Exercise requirements:
Here are some records; quote them exactly, leaving out the pictures.

Data entries
━━━━━━━━━━━━━━━━━━━━

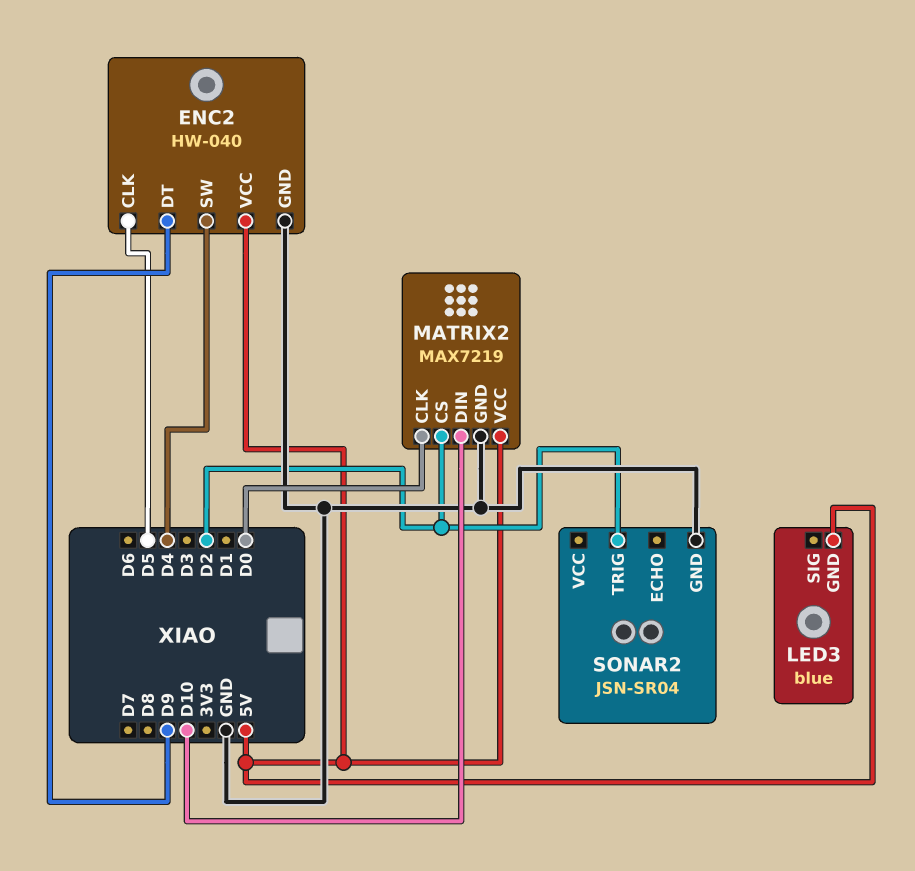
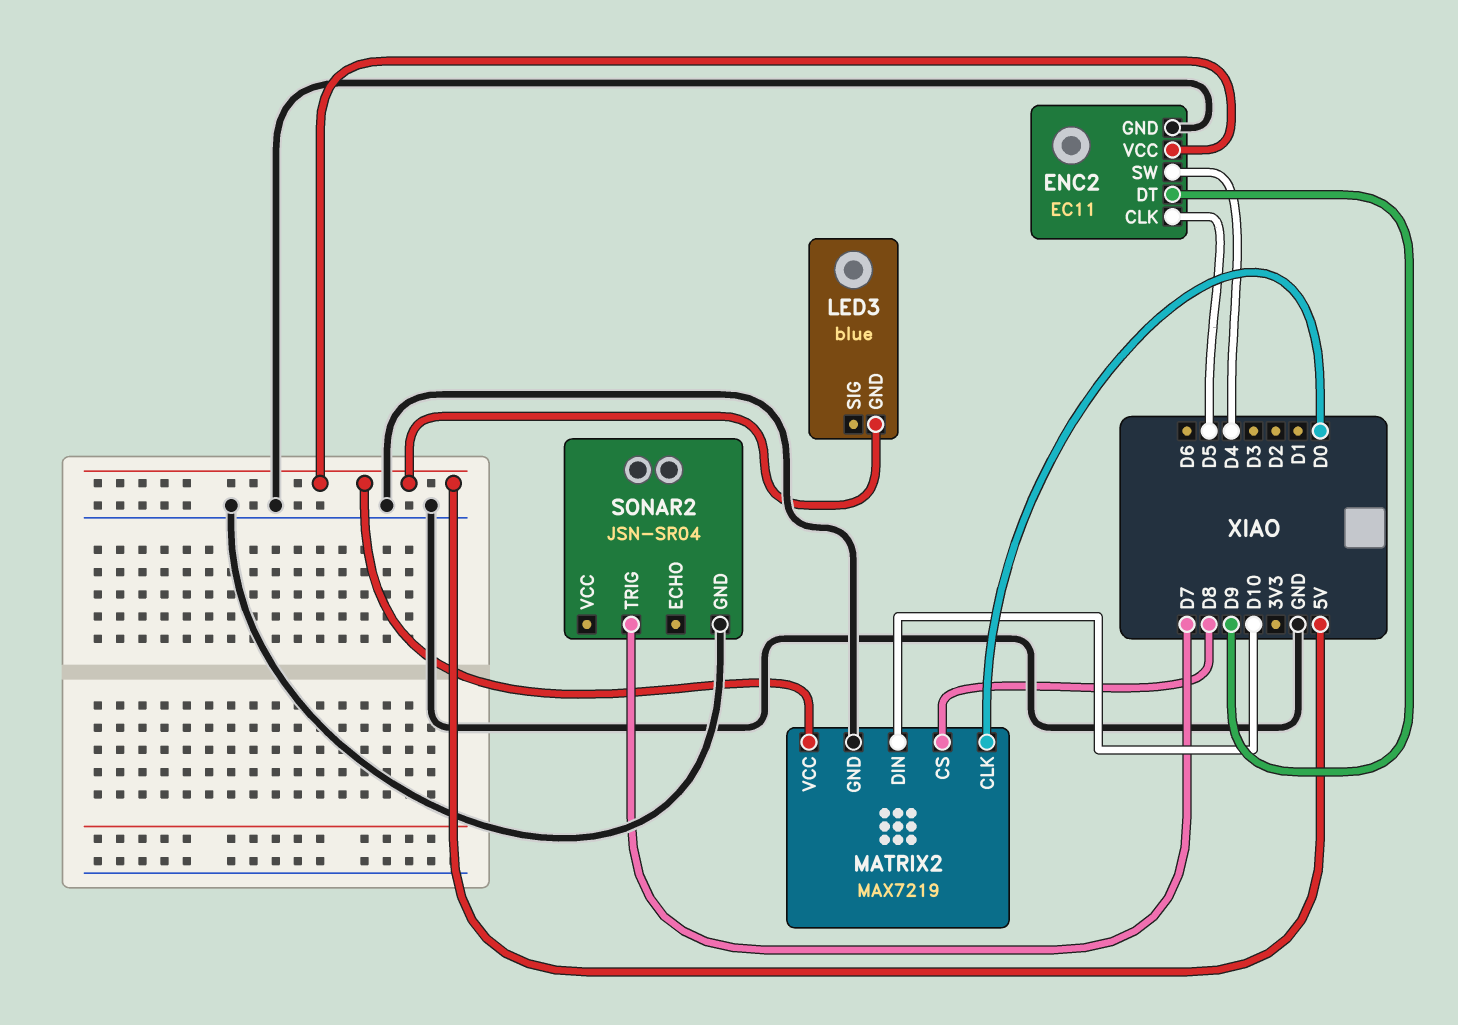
ENC2: HW-040 -> EC11
MATRIX2 pin CS: D2 -> D8
SONAR2 pin TRIG: D2 -> D7

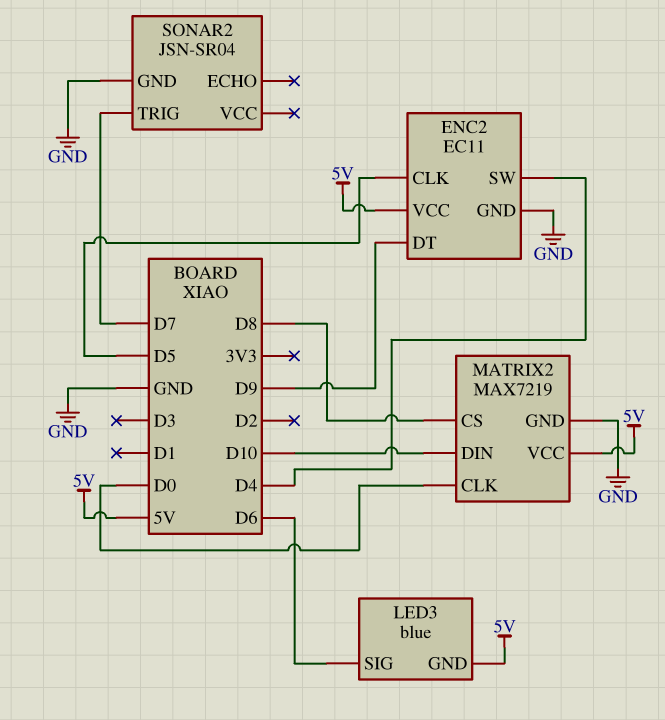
LED3 pin SIG: none -> D6

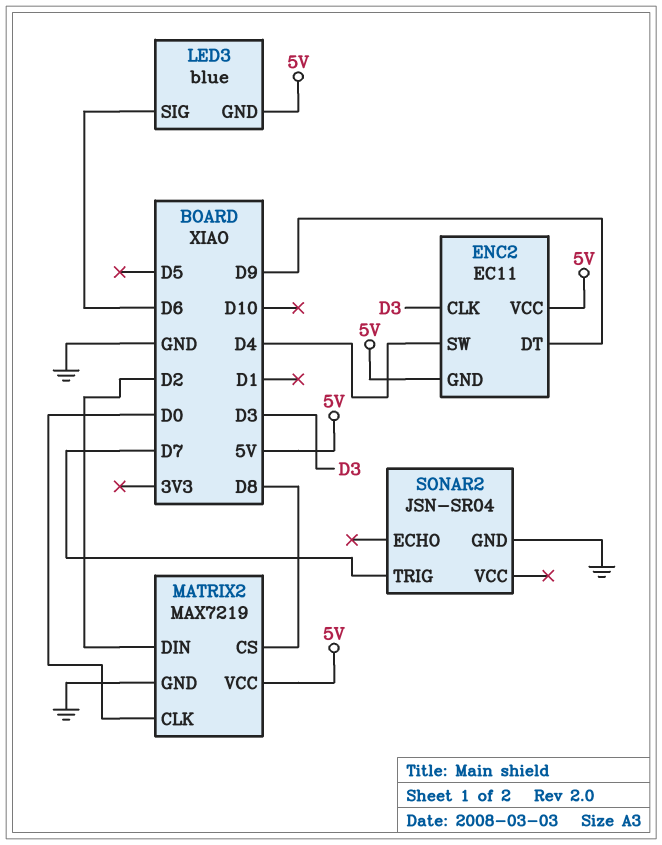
ENC2 pin CLK: D5 -> D3
ENC2 pin GND: GND -> 5V
MATRIX2 pin DIN: D10 -> D2

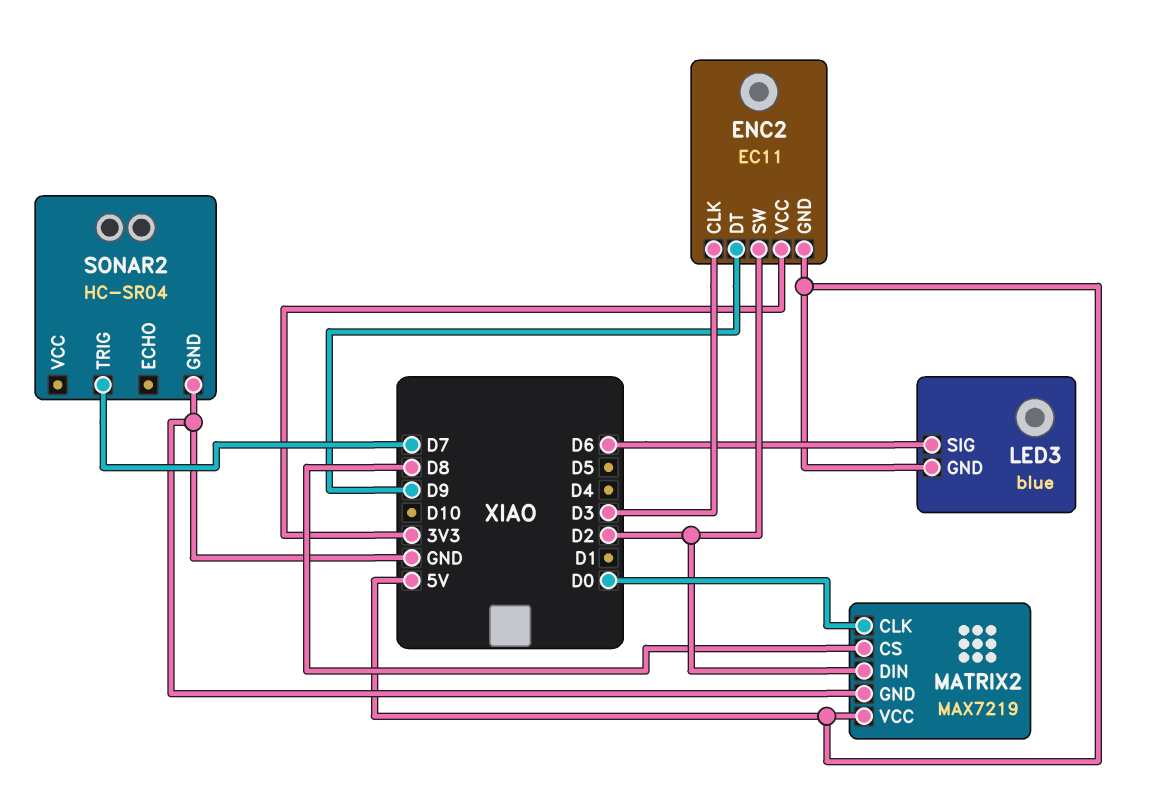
ENC2 pin SW: D4 -> D2
ENC2 pin VCC: 5V -> 3V3
SONAR2: JSN-SR04 -> HC-SR04

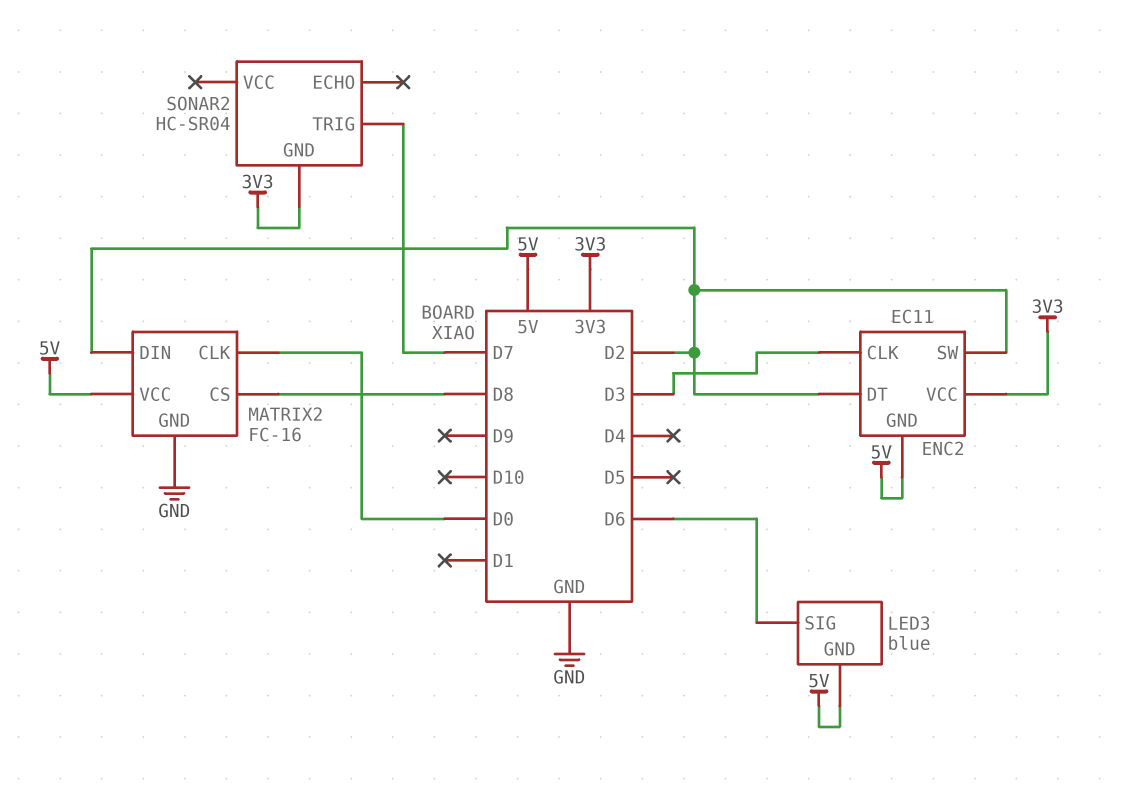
ENC2 pin DT: D9 -> D2
MATRIX2: MAX7219 -> FC-16
SONAR2 pin GND: GND -> 3V3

━━━━━━━━━━━━━━━━━━━━

Worked solution:
ENC2: HW-040 -> EC11
MATRIX2 pin CS: D2 -> D8
SONAR2 pin TRIG: D2 -> D7

LED3 pin SIG: none -> D6

ENC2 pin CLK: D5 -> D3
ENC2 pin GND: GND -> 5V
MATRIX2 pin DIN: D10 -> D2

ENC2 pin SW: D4 -> D2
ENC2 pin VCC: 5V -> 3V3
SONAR2: JSN-SR04 -> HC-SR04

ENC2 pin DT: D9 -> D2
MATRIX2: MAX7219 -> FC-16
SONAR2 pin GND: GND -> 3V3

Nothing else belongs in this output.